------ RECORDS PROVIDED ------

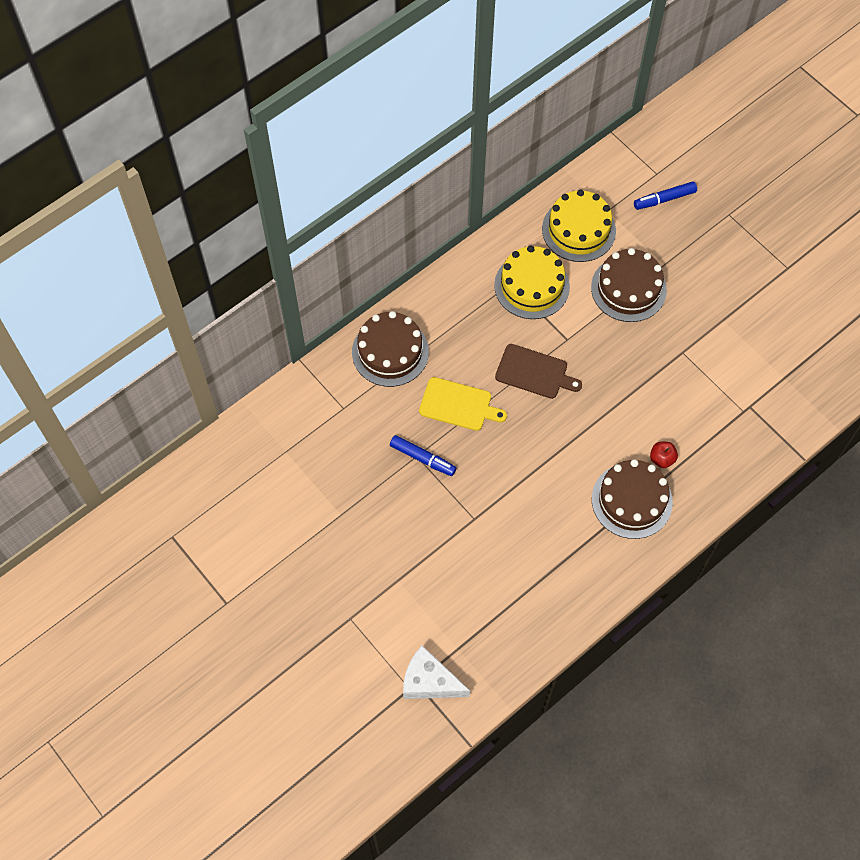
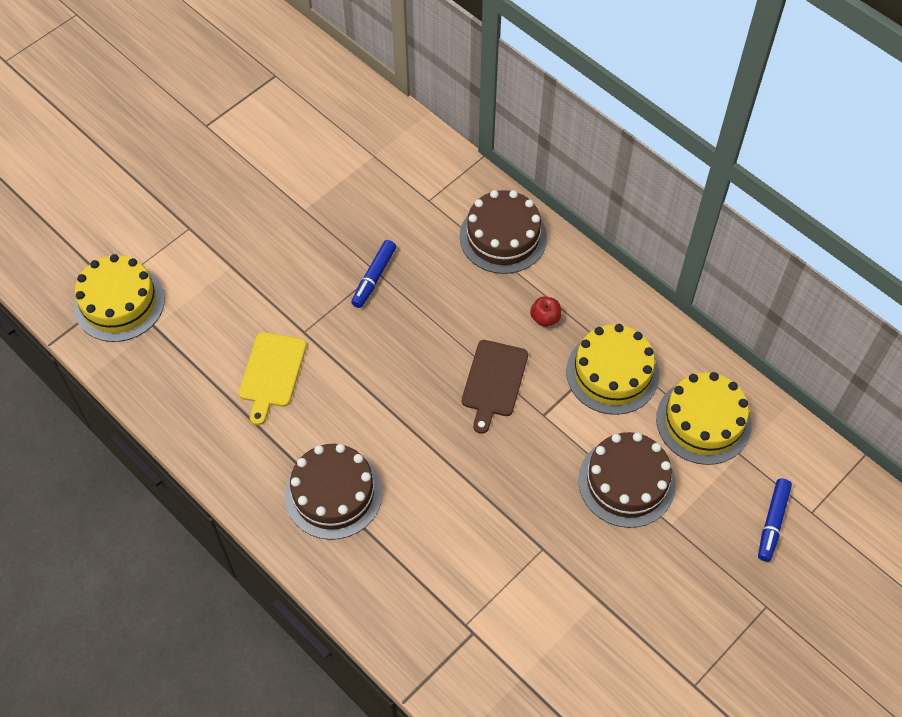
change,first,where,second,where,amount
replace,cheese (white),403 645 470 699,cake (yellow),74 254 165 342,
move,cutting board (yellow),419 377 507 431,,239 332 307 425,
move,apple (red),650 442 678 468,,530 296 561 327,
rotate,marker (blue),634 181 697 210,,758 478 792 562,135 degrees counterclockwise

------
------ RECORDS PROVIDED ------

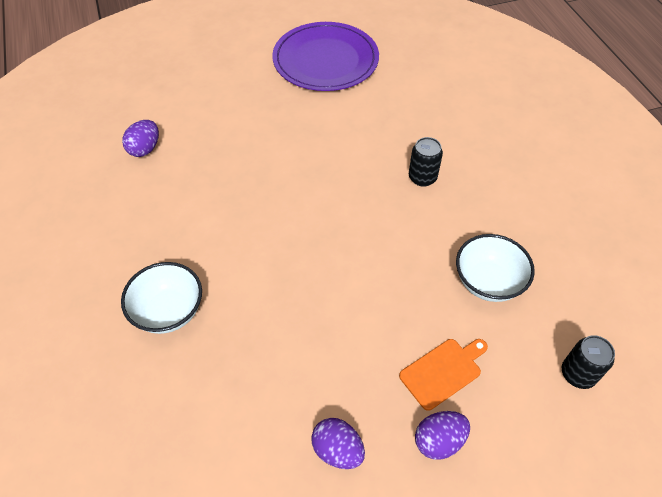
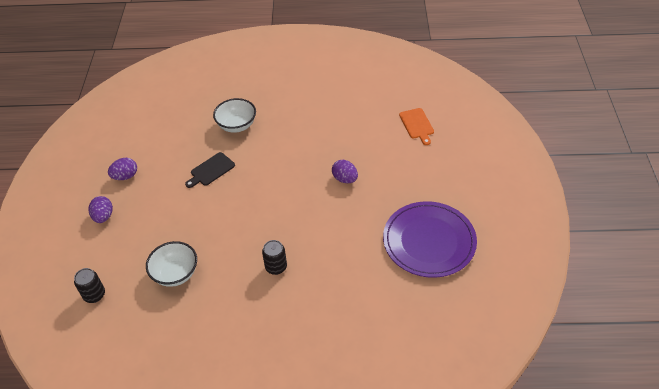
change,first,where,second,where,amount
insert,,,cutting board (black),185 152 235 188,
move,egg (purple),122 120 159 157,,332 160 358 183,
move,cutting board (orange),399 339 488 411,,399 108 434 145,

------
------ RECORDS PROVIDED ------

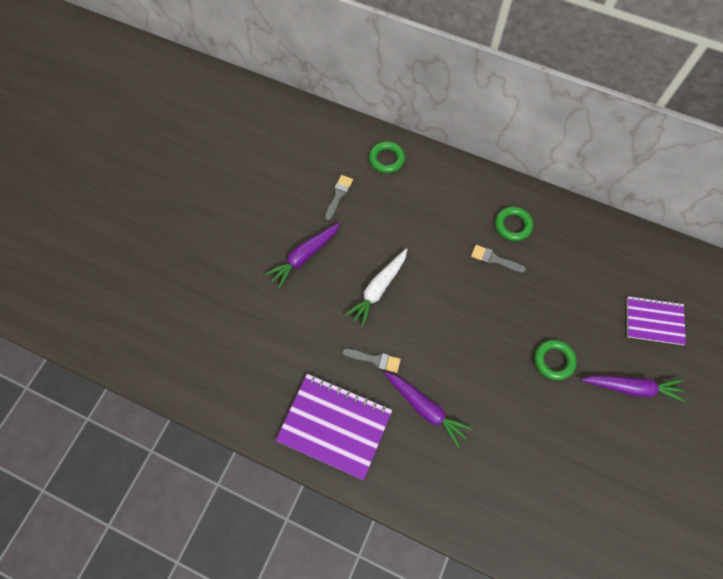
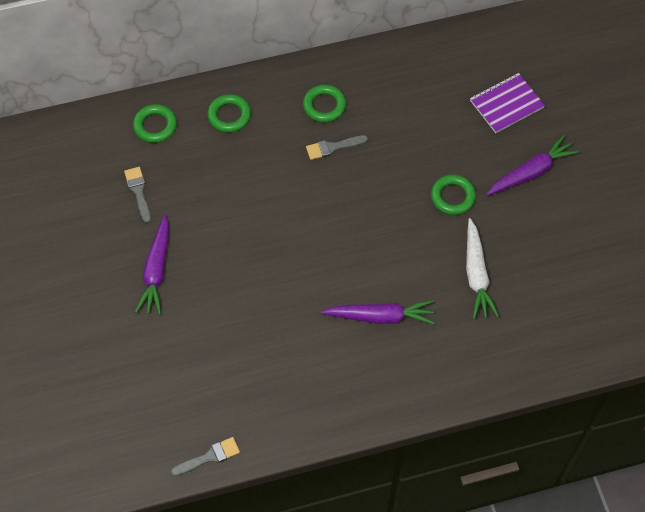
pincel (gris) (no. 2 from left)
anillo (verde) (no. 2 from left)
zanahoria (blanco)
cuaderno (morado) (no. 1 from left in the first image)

------

--- WORK ORDER ---
Which lines of the material above hold the string "cutting"? Pull them out.

--- FINISHED EXERCISE ---
move,cutting board (yellow),419 377 507 431,,239 332 307 425,
insert,,,cutting board (black),185 152 235 188,
move,cutting board (orange),399 339 488 411,,399 108 434 145,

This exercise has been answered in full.